--- Task ---
Exactly the lines from the start of the data below through the line containing "CN3 pin 2: N009 -> GND" must be returned, and no others.

--- Difference listings ---
++++++++++

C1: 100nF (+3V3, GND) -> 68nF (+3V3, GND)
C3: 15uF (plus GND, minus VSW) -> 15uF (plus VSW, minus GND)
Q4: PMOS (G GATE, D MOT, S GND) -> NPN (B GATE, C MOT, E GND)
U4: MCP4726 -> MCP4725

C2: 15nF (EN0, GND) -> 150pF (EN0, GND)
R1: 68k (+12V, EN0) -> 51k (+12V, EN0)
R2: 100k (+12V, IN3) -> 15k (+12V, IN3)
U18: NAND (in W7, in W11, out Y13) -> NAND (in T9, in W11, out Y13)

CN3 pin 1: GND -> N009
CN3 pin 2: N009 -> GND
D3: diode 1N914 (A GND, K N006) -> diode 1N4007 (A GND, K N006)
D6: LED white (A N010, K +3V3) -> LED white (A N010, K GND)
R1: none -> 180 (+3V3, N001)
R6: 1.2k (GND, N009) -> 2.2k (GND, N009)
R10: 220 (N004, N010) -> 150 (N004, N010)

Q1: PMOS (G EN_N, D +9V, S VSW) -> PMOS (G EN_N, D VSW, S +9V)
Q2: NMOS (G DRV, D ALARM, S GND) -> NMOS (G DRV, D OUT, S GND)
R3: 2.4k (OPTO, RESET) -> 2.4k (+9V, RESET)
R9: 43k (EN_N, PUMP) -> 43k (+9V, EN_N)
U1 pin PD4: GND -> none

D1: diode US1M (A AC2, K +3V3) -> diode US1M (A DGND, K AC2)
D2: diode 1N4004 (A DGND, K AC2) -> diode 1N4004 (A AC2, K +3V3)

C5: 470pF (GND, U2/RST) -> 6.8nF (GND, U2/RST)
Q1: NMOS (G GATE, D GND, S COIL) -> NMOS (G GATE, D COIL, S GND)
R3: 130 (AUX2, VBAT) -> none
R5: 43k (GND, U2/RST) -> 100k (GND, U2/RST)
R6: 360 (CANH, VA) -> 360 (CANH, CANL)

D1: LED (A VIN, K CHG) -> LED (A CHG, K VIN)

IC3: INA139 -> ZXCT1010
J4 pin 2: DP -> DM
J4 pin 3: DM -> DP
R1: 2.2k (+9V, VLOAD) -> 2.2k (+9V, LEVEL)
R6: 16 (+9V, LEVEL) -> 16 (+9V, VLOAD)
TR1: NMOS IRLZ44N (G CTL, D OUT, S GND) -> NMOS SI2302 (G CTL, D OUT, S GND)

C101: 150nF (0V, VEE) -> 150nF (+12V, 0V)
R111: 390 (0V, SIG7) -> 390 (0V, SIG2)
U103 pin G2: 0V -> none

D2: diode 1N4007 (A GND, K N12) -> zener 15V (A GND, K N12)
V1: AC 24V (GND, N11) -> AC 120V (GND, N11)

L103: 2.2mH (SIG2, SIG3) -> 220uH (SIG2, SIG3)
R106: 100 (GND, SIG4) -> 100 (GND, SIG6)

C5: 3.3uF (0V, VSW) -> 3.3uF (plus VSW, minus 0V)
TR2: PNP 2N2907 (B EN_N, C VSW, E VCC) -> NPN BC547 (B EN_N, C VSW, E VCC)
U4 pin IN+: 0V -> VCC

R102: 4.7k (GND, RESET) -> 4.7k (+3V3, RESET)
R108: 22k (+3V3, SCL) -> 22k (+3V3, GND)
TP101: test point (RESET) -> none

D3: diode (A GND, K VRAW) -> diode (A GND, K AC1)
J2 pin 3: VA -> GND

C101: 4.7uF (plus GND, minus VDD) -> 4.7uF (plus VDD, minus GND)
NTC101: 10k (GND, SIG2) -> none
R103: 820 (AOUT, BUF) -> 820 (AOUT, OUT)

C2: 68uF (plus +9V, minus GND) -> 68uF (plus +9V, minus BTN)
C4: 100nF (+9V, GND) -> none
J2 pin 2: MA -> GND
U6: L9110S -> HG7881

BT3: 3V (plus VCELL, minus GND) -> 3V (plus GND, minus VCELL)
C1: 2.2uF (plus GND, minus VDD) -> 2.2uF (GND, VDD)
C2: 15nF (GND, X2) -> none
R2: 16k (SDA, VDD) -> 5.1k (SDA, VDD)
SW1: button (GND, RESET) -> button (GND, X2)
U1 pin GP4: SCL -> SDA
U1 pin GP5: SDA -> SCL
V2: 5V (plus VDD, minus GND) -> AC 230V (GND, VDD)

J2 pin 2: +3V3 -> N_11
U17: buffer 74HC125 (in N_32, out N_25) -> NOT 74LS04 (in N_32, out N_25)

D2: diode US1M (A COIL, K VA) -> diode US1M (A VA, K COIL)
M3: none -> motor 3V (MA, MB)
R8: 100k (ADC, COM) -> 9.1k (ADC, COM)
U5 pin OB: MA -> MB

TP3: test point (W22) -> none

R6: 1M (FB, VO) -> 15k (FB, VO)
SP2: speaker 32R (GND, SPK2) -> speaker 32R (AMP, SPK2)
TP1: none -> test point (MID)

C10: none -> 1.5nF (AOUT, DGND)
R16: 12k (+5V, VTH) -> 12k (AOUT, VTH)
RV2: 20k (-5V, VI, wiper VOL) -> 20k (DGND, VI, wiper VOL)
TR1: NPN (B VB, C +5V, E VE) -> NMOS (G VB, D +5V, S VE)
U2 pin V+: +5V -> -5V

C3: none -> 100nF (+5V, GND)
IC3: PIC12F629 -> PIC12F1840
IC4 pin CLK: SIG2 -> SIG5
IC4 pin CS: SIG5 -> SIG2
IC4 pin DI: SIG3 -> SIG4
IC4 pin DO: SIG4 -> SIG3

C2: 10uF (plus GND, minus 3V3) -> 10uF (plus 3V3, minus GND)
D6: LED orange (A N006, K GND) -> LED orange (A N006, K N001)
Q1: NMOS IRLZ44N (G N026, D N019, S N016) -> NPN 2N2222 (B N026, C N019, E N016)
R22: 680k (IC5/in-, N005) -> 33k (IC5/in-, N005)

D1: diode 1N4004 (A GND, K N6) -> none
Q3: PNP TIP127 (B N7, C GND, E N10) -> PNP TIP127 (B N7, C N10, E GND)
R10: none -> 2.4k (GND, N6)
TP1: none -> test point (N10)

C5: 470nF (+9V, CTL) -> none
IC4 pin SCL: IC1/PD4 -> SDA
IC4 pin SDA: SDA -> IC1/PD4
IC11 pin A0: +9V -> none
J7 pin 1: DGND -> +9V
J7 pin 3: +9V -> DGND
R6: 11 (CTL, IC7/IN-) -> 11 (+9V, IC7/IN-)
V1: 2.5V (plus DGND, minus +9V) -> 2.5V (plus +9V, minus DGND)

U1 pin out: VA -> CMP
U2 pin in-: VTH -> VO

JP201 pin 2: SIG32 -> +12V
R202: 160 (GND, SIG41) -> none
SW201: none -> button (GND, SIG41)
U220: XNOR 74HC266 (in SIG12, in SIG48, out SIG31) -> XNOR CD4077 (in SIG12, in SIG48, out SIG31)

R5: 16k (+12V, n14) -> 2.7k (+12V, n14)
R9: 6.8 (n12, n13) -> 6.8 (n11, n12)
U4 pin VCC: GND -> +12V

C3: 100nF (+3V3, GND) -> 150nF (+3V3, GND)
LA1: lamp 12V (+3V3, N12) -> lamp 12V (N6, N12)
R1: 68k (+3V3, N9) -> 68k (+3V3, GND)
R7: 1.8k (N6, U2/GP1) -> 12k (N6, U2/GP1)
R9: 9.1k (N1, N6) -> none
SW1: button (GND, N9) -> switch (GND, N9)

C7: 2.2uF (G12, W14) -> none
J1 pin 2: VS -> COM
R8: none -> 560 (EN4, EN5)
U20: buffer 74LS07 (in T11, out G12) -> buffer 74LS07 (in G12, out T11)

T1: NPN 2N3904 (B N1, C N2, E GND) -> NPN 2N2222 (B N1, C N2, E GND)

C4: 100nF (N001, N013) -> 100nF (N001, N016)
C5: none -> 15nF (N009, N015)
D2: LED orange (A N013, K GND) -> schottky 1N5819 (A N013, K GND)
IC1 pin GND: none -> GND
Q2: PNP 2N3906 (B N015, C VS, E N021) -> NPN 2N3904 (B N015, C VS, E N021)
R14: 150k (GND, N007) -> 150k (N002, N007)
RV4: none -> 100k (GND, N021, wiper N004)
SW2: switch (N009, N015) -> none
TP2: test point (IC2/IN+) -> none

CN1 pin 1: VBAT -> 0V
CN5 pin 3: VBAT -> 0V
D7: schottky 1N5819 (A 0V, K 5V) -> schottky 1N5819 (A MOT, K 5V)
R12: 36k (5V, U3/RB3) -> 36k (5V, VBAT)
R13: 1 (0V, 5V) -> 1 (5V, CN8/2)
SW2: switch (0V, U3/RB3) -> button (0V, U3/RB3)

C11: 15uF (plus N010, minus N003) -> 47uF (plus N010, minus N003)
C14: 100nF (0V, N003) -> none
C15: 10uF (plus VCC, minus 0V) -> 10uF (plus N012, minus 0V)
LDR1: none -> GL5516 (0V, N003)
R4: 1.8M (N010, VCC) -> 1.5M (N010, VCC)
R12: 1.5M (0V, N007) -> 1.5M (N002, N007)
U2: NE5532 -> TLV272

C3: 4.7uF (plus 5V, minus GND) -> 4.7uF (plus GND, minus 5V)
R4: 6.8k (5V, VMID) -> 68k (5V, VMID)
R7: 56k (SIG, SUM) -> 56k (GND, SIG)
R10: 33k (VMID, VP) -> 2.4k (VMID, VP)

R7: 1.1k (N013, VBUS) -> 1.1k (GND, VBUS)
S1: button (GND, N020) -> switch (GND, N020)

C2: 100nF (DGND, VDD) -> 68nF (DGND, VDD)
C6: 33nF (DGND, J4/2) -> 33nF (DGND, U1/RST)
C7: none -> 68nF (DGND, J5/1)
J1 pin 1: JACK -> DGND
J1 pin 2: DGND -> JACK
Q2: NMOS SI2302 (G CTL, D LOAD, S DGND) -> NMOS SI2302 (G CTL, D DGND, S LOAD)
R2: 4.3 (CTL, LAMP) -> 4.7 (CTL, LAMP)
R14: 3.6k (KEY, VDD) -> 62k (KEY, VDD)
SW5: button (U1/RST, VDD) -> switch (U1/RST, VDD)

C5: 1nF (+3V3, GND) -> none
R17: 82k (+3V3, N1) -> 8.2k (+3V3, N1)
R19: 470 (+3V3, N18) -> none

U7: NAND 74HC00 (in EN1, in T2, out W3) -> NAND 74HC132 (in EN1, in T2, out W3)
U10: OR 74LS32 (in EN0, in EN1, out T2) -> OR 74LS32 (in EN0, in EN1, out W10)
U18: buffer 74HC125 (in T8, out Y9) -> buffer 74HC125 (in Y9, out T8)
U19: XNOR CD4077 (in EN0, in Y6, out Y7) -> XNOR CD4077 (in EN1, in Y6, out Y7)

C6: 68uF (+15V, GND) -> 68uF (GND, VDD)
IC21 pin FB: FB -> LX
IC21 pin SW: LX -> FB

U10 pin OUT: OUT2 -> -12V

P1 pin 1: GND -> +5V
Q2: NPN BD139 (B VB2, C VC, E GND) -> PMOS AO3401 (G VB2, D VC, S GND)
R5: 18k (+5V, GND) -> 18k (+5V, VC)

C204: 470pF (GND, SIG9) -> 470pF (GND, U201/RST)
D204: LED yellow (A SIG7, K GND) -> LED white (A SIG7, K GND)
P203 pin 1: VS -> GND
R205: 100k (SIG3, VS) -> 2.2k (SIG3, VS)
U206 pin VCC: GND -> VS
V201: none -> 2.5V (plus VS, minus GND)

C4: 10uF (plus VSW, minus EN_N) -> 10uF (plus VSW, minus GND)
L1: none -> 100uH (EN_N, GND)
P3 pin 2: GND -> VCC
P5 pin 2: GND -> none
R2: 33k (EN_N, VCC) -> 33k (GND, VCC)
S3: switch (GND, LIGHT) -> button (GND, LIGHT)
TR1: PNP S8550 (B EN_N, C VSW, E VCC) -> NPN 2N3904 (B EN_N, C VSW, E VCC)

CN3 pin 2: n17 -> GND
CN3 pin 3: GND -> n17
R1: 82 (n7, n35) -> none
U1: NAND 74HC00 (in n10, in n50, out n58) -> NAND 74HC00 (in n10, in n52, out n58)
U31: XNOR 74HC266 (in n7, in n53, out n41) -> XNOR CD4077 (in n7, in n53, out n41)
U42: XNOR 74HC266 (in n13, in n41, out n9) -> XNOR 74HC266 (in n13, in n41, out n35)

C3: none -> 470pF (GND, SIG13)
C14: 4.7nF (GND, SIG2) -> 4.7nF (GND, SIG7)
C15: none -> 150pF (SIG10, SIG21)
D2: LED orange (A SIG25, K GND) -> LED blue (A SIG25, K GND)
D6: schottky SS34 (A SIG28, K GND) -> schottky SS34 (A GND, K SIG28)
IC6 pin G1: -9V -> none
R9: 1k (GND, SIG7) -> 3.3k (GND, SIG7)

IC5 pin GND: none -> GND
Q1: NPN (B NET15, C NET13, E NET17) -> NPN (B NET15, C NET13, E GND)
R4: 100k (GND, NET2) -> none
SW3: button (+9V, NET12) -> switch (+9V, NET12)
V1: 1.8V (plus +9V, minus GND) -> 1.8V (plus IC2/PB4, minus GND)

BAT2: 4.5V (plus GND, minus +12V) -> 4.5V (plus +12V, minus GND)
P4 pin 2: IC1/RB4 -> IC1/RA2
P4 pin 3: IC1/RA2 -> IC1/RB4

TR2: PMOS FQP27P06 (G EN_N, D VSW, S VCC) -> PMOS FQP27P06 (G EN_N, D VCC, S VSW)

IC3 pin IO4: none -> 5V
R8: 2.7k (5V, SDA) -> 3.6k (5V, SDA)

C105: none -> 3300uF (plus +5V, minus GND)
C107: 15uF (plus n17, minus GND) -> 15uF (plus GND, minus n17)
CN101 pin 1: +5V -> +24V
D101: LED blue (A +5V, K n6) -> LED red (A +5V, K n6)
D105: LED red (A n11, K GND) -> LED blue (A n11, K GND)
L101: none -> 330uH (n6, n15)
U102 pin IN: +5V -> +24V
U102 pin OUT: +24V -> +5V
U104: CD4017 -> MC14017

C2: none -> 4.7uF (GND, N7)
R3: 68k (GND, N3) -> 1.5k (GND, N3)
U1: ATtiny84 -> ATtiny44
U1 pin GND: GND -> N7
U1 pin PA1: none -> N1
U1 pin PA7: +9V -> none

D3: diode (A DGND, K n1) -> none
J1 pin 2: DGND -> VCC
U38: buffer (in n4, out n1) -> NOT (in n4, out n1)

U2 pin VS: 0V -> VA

++++++++++

--- Answer to this task ---
C1: 100nF (+3V3, GND) -> 68nF (+3V3, GND)
C3: 15uF (plus GND, minus VSW) -> 15uF (plus VSW, minus GND)
Q4: PMOS (G GATE, D MOT, S GND) -> NPN (B GATE, C MOT, E GND)
U4: MCP4726 -> MCP4725

C2: 15nF (EN0, GND) -> 150pF (EN0, GND)
R1: 68k (+12V, EN0) -> 51k (+12V, EN0)
R2: 100k (+12V, IN3) -> 15k (+12V, IN3)
U18: NAND (in W7, in W11, out Y13) -> NAND (in T9, in W11, out Y13)

CN3 pin 1: GND -> N009
CN3 pin 2: N009 -> GND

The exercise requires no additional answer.